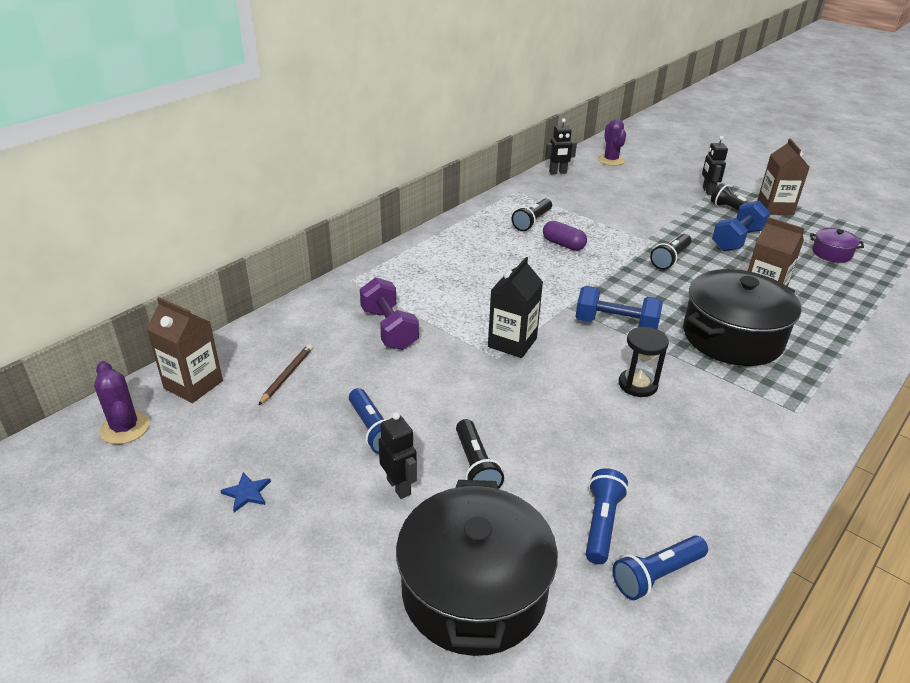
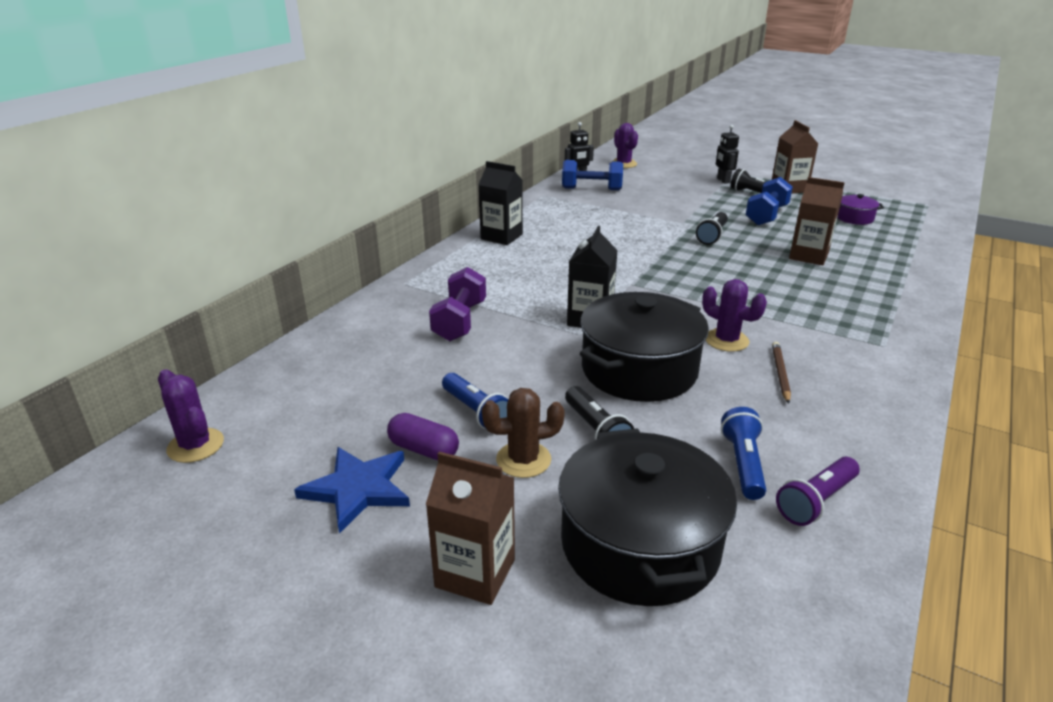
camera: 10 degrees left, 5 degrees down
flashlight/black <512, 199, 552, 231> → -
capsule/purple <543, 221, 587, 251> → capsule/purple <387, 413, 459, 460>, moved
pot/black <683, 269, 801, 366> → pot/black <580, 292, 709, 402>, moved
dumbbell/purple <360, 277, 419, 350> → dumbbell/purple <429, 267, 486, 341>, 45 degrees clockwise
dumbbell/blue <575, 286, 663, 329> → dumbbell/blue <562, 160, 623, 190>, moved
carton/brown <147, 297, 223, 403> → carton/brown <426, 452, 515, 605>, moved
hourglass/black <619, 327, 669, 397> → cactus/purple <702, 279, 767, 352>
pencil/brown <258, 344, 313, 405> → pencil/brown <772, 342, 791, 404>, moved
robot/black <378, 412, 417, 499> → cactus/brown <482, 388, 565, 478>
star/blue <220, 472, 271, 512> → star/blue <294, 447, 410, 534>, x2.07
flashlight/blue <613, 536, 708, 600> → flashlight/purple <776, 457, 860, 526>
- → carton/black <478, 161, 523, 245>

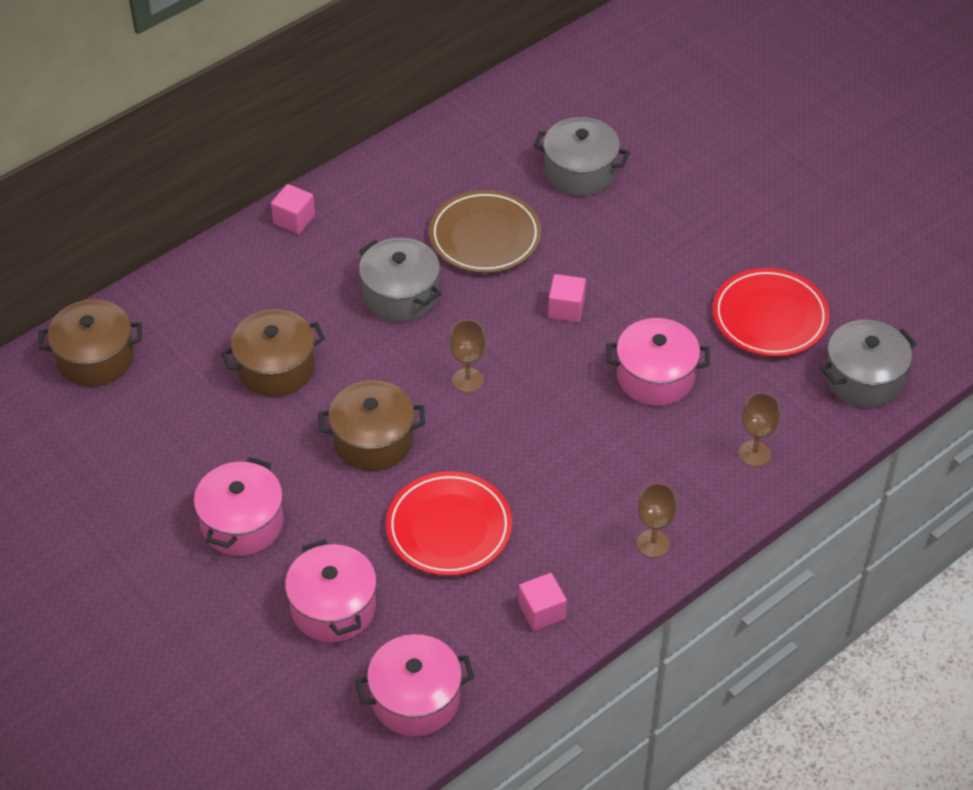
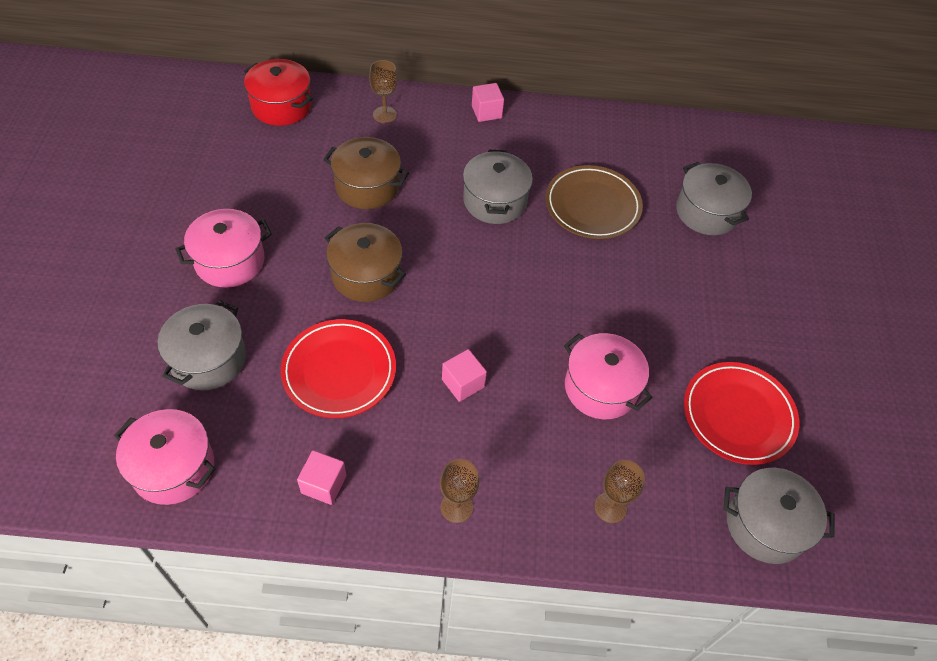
camera: 40 degrees right, 5 degrees up
cube/pink <548, 274, 586, 322> → cube/pink <442, 349, 487, 402>, moved
pot/brown <38, 300, 142, 387> → pot/red <244, 59, 313, 126>
goblet/brown <449, 320, 486, 393> → goblet/brown <369, 60, 398, 123>, moved
pot/pink <285, 540, 377, 642> → pot/grey <158, 300, 246, 390>

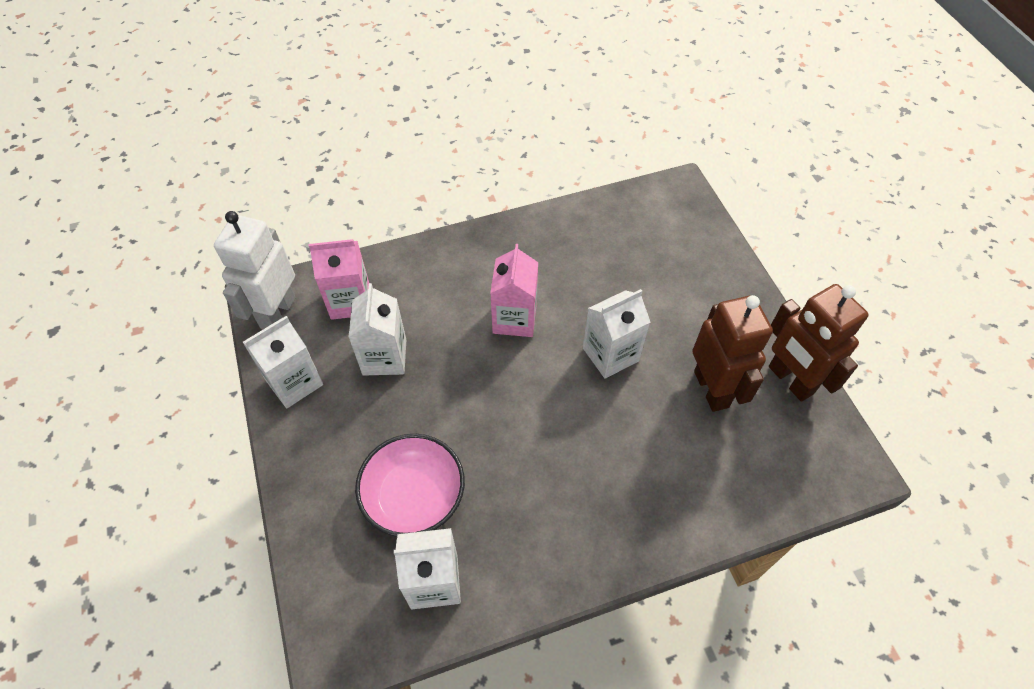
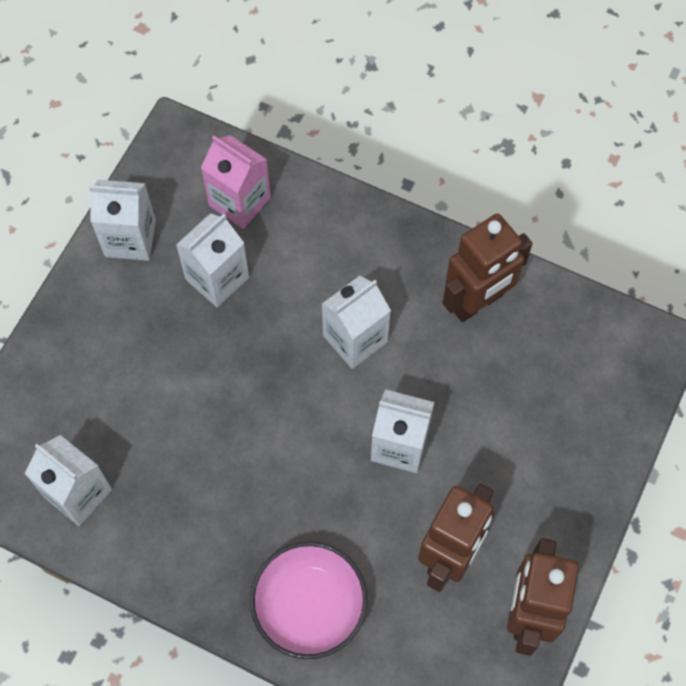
camera: 45 degrees right, 10 degrees up
robot/white <214, 211, 296, 329> → -
carton/pink <490, 244, 538, 337> → carton/white <322, 276, 391, 369>
bowl/pink <355, 434, 465, 537> → bowl/pink <250, 541, 368, 659>, moved
- → robot/brown <443, 214, 532, 322>

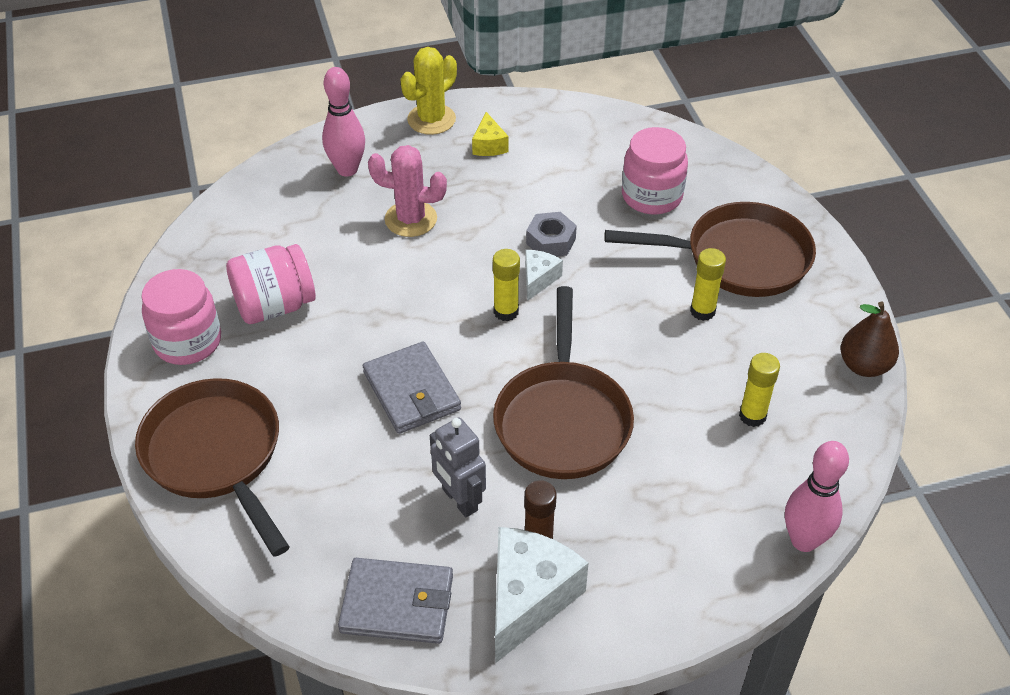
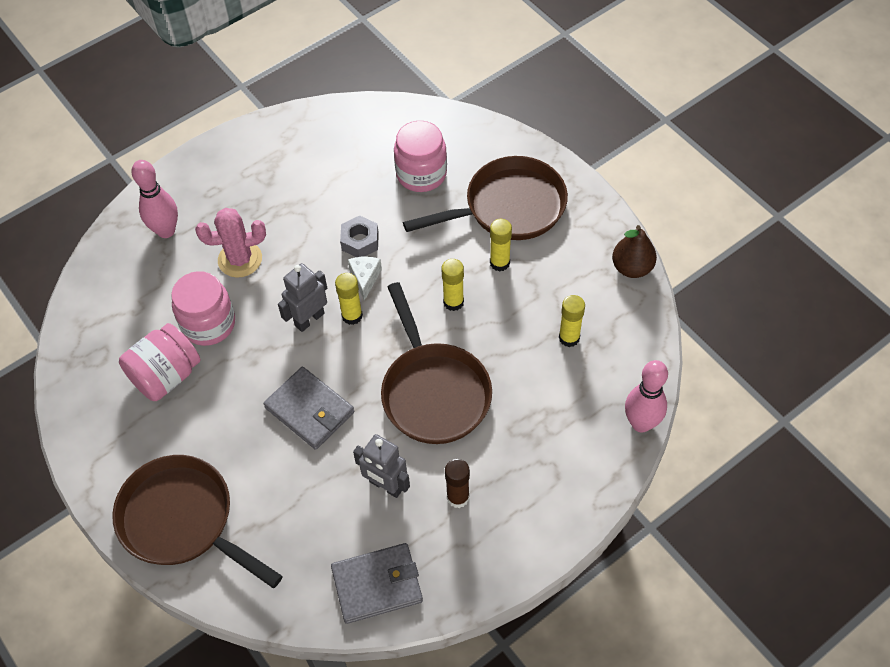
camera: 20 degrees left, 10 degrees up
cactus/yellow <400, 47, 457, 135> → -
cheese/yellow <472, 112, 508, 156> → -
jar/pink <142, 269, 221, 365> → jar/pink <171, 271, 235, 346>, moved
cheese/white <495, 527, 589, 663> → -
- → glue stick/yellow <441, 259, 464, 311>
- → robot/grey <278, 263, 327, 332>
--*--
> What you need to do: What is needed is an exact repeat of the lines from the one containing "robot/black <378, 412, 417, 499>" through the last line of the records above, both included, with pictures left out.

> Final answer:
robot/black <378, 412, 417, 499> → cactus/brown <482, 388, 565, 478>
star/blue <220, 472, 271, 512> → star/blue <294, 447, 410, 534>, x2.07
flashlight/blue <613, 536, 708, 600> → flashlight/purple <776, 457, 860, 526>
- → carton/black <478, 161, 523, 245>

camera: 40 degrees right, 5 degrees up
cube/pink <548, 274, 586, 322> → cube/pink <442, 349, 487, 402>, moved
pot/brown <38, 300, 142, 387> → pot/red <244, 59, 313, 126>
goblet/brown <449, 320, 486, 393> → goblet/brown <369, 60, 398, 123>, moved
pot/pink <285, 540, 377, 642> → pot/grey <158, 300, 246, 390>

camera: 45 degrees right, 10 degrees up
robot/white <214, 211, 296, 329> → -
carton/pink <490, 244, 538, 337> → carton/white <322, 276, 391, 369>
bowl/pink <355, 434, 465, 537> → bowl/pink <250, 541, 368, 659>, moved
- → robot/brown <443, 214, 532, 322>

camera: 20 degrees left, 10 degrees up
cactus/yellow <400, 47, 457, 135> → -
cheese/yellow <472, 112, 508, 156> → -
jar/pink <142, 269, 221, 365> → jar/pink <171, 271, 235, 346>, moved
cheese/white <495, 527, 589, 663> → -
- → glue stick/yellow <441, 259, 464, 311>
- → robot/grey <278, 263, 327, 332>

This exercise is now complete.